• **RECORDS SHOWN**:
========================================================================
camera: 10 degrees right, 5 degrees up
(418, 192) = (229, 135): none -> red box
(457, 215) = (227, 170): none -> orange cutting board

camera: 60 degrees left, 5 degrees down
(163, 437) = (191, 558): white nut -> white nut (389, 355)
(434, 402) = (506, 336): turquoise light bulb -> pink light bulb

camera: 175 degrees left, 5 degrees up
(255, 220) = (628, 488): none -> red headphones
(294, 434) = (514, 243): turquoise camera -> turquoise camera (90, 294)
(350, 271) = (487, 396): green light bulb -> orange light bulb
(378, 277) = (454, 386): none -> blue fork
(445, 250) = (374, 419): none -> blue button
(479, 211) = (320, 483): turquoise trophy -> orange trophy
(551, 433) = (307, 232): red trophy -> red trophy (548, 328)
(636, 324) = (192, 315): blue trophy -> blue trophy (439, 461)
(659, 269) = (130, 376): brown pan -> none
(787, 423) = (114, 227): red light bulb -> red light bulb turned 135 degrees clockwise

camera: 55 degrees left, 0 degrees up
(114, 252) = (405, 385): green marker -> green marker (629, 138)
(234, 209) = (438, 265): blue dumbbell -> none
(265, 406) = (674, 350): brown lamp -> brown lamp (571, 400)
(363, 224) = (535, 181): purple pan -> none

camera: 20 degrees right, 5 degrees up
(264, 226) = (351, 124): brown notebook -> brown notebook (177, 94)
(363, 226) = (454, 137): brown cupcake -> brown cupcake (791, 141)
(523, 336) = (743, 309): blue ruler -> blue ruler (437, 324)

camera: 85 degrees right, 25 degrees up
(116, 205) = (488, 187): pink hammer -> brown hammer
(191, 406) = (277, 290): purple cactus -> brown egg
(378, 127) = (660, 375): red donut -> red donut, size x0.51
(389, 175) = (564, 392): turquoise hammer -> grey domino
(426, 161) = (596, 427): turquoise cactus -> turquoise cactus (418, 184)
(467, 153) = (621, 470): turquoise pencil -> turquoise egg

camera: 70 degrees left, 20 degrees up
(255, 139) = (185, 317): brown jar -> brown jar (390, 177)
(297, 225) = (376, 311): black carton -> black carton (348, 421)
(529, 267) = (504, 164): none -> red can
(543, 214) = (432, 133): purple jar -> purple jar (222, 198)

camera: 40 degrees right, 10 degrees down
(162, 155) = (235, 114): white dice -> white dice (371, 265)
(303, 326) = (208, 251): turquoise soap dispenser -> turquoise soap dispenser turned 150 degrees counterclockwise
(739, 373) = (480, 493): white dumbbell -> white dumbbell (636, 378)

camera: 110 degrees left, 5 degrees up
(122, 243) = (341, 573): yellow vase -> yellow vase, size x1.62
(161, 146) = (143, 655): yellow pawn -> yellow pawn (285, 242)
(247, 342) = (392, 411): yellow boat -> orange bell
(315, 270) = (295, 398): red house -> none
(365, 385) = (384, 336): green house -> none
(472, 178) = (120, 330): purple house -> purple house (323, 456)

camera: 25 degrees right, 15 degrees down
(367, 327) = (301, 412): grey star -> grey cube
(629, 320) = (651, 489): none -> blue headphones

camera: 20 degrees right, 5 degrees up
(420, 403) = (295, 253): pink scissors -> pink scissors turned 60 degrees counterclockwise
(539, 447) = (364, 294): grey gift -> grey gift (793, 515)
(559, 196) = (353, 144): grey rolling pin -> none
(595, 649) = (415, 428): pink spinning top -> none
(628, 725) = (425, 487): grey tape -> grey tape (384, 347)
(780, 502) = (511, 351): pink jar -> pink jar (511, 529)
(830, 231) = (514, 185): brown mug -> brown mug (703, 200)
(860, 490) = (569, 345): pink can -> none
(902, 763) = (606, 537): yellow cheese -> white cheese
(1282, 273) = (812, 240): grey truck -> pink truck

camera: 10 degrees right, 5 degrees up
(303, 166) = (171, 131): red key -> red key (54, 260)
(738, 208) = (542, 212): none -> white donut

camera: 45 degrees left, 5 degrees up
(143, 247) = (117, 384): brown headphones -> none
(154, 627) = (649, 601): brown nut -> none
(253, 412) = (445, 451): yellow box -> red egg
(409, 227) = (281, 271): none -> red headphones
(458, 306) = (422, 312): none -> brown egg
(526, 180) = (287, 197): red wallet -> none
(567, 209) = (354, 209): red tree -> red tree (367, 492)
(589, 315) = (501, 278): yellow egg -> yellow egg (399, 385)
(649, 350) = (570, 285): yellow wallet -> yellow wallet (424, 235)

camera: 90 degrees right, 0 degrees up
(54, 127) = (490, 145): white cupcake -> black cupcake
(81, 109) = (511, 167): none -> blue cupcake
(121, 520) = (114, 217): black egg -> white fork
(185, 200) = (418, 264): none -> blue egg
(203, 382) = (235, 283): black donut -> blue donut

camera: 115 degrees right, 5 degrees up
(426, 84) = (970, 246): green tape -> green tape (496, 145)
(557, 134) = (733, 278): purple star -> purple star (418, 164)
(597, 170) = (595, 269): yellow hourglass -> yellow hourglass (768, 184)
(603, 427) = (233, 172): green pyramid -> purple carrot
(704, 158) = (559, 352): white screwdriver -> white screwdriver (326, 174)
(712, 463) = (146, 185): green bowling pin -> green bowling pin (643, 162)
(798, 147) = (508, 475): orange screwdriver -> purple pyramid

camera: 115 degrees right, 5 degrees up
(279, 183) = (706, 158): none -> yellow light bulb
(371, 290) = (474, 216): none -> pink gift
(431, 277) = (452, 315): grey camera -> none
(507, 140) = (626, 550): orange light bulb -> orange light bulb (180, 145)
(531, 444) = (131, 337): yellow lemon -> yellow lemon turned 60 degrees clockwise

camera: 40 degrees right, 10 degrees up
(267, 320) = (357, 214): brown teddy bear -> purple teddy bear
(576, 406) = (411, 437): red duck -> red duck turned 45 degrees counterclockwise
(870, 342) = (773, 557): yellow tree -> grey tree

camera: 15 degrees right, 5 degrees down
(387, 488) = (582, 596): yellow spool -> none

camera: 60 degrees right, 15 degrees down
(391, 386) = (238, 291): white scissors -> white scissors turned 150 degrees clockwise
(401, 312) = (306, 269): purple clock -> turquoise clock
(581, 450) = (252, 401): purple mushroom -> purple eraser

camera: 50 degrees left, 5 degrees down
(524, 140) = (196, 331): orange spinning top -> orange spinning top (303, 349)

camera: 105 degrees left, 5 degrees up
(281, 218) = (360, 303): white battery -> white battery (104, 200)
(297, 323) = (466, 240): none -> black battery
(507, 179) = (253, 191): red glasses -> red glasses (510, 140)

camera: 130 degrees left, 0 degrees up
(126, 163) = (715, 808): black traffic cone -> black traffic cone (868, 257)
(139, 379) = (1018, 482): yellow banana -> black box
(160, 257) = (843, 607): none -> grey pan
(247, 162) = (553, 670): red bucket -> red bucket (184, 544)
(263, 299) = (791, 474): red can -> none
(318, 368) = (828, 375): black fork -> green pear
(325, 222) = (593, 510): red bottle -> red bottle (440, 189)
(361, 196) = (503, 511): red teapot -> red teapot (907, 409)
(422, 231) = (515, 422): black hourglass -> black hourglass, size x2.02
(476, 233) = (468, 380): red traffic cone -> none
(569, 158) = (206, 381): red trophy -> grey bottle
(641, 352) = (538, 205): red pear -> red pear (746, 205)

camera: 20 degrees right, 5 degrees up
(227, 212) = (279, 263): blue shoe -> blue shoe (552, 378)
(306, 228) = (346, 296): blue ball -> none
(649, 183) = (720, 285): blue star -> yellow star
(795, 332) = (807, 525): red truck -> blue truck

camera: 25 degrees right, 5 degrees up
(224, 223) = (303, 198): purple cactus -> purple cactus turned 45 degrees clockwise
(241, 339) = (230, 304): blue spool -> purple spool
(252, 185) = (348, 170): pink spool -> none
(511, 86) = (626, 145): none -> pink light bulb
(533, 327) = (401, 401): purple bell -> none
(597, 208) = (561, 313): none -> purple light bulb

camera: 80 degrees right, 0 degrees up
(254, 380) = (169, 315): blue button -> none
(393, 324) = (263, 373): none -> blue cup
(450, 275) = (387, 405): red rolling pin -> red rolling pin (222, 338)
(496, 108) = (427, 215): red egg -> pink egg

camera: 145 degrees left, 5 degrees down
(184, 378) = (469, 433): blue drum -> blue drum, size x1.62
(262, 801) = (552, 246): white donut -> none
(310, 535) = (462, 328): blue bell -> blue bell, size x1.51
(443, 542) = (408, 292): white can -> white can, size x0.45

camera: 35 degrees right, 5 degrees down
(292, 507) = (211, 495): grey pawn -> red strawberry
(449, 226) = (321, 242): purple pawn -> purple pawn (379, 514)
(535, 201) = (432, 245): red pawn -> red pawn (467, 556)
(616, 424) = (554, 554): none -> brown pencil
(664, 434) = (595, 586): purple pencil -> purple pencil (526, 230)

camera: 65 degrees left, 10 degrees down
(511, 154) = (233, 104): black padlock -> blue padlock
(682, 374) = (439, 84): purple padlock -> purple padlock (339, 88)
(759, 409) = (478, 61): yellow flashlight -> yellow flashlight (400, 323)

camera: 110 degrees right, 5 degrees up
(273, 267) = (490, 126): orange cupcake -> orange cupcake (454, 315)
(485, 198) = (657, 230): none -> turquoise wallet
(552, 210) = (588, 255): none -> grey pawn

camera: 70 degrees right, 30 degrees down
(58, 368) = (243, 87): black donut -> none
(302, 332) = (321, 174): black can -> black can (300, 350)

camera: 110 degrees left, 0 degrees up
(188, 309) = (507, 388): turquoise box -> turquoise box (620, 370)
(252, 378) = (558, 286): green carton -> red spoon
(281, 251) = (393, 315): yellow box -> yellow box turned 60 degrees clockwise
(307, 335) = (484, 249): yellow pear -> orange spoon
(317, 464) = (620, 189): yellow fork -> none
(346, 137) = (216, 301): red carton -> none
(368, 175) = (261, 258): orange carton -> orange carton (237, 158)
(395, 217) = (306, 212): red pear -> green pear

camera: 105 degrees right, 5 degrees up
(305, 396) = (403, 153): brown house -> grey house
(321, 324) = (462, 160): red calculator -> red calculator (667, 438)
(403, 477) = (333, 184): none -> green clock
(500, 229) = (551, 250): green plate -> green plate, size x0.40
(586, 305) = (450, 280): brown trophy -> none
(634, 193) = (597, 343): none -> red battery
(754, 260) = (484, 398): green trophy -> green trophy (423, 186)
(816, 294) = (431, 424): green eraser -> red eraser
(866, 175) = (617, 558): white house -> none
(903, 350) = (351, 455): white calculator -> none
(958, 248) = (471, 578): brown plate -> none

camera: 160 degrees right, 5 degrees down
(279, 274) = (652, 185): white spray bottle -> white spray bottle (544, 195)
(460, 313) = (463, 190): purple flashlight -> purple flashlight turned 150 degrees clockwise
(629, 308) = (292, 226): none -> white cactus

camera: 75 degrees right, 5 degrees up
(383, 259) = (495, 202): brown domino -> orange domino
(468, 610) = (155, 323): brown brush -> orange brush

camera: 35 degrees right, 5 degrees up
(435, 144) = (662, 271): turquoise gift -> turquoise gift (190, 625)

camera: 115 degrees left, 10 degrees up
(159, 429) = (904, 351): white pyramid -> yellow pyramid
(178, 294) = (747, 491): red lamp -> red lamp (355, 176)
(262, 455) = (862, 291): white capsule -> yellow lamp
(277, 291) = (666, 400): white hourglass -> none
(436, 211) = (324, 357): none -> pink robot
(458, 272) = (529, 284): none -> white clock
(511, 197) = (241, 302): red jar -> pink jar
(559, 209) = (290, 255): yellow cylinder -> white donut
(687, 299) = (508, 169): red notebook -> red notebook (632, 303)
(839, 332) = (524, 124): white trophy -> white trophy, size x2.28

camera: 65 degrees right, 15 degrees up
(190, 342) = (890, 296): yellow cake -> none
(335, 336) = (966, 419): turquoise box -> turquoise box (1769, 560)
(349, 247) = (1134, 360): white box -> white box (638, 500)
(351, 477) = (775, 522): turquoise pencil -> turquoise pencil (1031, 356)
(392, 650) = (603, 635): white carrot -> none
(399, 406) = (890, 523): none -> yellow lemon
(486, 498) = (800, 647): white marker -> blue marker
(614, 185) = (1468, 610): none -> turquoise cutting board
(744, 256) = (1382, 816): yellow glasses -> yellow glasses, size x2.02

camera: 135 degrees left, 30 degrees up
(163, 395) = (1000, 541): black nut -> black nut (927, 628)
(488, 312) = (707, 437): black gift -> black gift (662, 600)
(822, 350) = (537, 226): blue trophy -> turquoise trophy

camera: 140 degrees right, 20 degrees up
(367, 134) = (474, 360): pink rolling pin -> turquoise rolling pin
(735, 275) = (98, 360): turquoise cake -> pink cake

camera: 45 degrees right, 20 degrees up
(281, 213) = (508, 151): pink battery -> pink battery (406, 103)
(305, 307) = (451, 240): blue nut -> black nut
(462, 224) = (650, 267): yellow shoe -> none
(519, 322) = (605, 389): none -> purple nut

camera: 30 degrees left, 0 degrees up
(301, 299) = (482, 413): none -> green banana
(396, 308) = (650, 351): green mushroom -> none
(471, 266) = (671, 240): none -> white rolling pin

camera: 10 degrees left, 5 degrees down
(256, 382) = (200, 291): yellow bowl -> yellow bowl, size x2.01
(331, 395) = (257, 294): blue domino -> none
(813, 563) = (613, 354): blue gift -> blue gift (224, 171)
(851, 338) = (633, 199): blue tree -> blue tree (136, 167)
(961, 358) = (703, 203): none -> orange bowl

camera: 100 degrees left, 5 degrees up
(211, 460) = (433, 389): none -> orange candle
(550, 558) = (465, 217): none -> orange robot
========================================================================
Please transcribe exactly the lines above from the line that has "(418, 192) = (229, 135): none -> red box" up to and including the line that has "camera: 55 degrees left, 0 degrees up"; no other line belongs in the answer.

• **COMPLETED TASK**:
(418, 192) = (229, 135): none -> red box
(457, 215) = (227, 170): none -> orange cutting board

camera: 60 degrees left, 5 degrees down
(163, 437) = (191, 558): white nut -> white nut (389, 355)
(434, 402) = (506, 336): turquoise light bulb -> pink light bulb

camera: 175 degrees left, 5 degrees up
(255, 220) = (628, 488): none -> red headphones
(294, 434) = (514, 243): turquoise camera -> turquoise camera (90, 294)
(350, 271) = (487, 396): green light bulb -> orange light bulb
(378, 277) = (454, 386): none -> blue fork
(445, 250) = (374, 419): none -> blue button
(479, 211) = (320, 483): turquoise trophy -> orange trophy
(551, 433) = (307, 232): red trophy -> red trophy (548, 328)
(636, 324) = (192, 315): blue trophy -> blue trophy (439, 461)
(659, 269) = (130, 376): brown pan -> none
(787, 423) = (114, 227): red light bulb -> red light bulb turned 135 degrees clockwise

camera: 55 degrees left, 0 degrees up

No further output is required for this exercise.